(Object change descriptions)
════════

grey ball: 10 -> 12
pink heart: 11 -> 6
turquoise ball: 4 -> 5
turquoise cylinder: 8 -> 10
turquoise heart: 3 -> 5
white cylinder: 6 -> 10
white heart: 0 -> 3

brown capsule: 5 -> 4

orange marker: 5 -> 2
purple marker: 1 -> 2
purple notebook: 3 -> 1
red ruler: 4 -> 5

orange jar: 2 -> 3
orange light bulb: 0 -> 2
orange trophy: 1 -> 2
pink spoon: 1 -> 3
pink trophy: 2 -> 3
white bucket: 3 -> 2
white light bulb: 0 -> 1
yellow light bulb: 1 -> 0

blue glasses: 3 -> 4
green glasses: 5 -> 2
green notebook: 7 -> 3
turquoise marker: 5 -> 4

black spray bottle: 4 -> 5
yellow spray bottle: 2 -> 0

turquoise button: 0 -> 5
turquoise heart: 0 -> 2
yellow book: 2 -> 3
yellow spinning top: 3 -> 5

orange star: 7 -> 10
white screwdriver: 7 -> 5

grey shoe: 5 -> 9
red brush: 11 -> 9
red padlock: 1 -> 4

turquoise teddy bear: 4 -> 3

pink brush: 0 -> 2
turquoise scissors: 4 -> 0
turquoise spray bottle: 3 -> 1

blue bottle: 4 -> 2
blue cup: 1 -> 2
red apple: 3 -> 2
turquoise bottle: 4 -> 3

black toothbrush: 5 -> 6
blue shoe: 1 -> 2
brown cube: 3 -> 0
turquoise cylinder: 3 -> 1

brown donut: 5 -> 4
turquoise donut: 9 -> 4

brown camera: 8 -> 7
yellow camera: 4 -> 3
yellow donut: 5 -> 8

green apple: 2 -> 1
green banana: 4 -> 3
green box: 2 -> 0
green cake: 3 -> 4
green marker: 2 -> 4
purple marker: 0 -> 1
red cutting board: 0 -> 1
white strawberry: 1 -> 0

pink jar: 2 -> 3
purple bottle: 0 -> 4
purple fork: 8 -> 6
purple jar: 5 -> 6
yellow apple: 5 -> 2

════════

Read through the entries above and copy each line that has the string "spray" in it.

## [Solution for this task]
black spray bottle: 4 -> 5
yellow spray bottle: 2 -> 0
turquoise spray bottle: 3 -> 1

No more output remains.